WORK ORDER
Within the data below, state how many lines contain the string "black". Provide the number only.

Segment Start: SUPPLIED ENTRIES

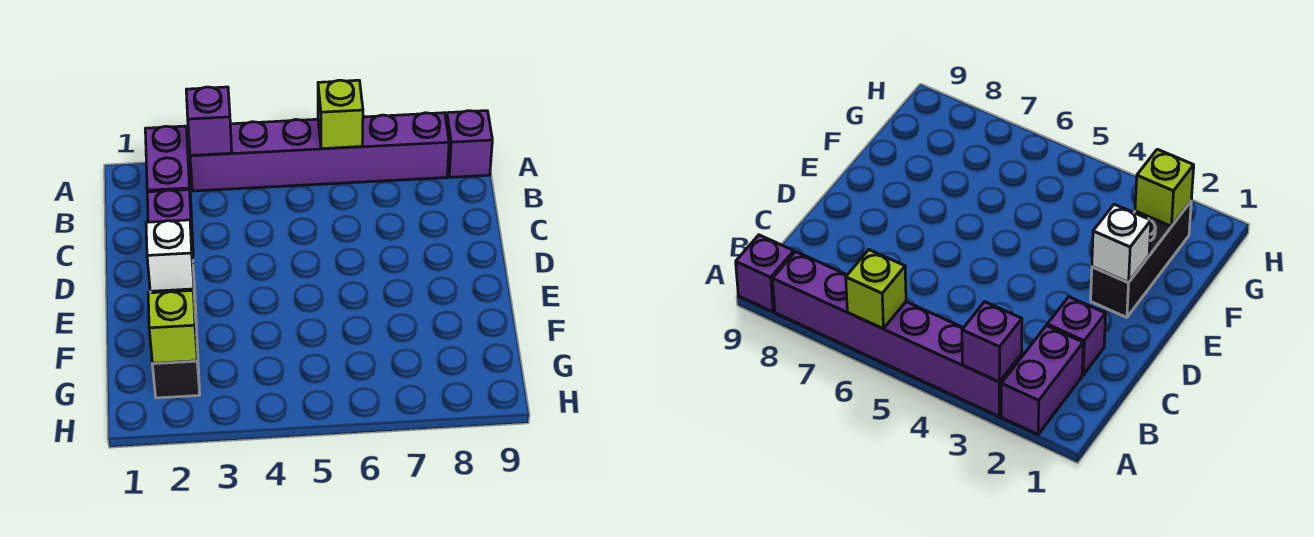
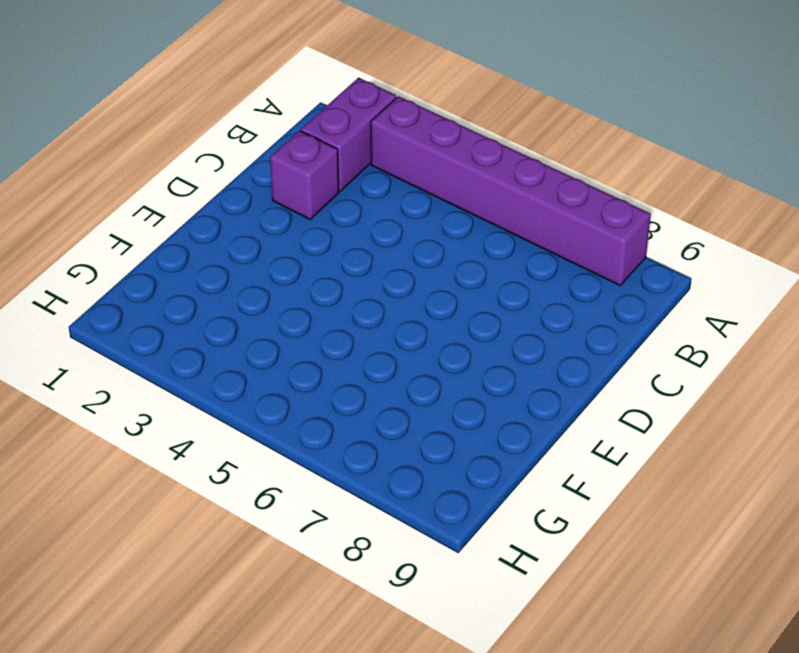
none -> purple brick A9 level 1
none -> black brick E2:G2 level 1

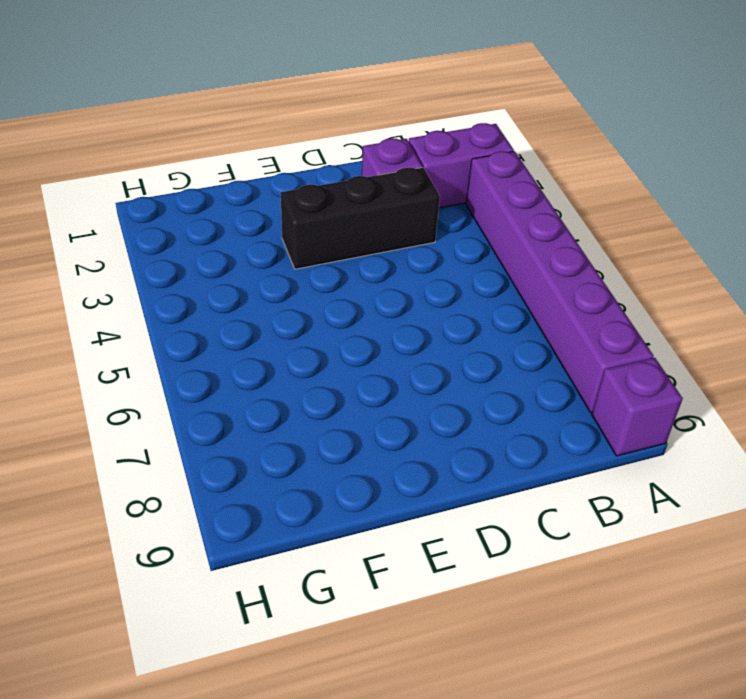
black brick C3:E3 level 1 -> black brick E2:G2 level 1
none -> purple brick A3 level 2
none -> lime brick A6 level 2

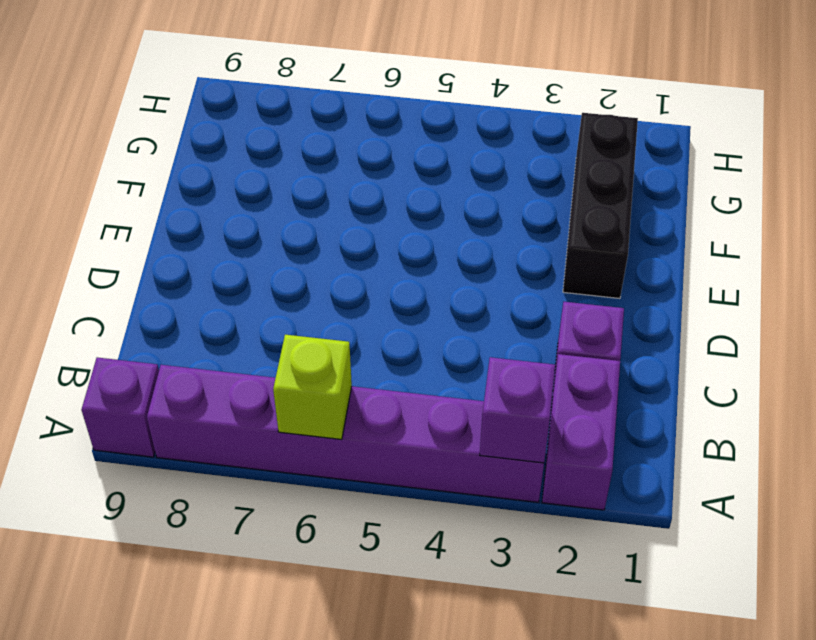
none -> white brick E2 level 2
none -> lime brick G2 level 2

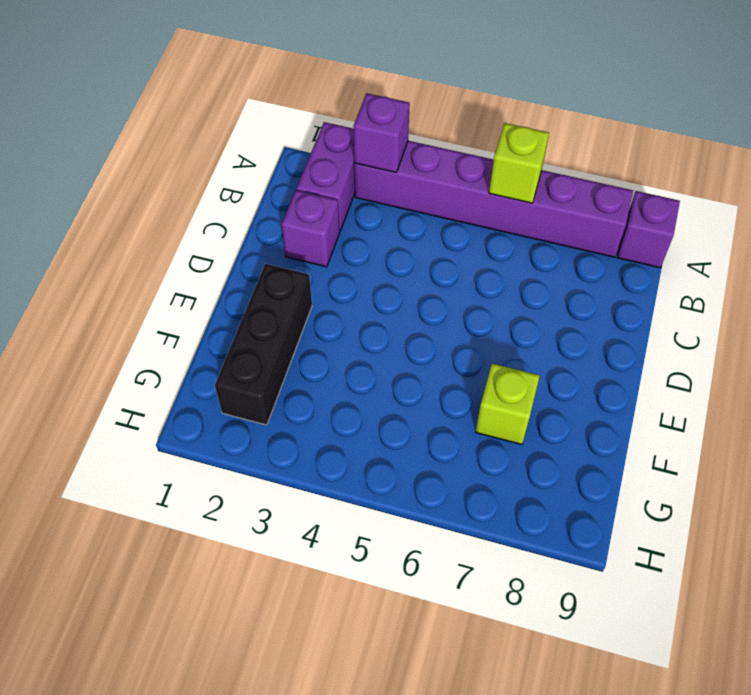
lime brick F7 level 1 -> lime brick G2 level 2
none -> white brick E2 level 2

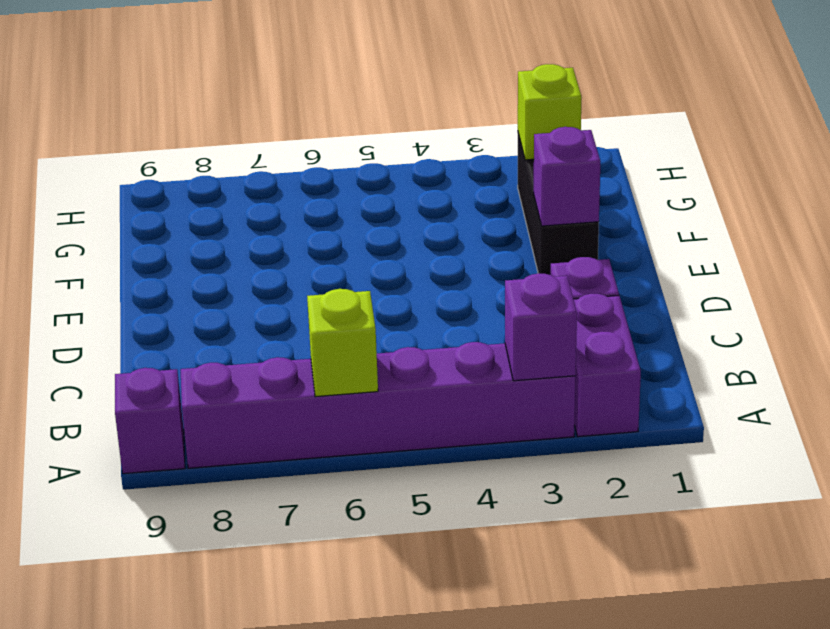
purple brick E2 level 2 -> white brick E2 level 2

Segment End: SUPPLIED ENTRIES

EXERCISE RESULT
2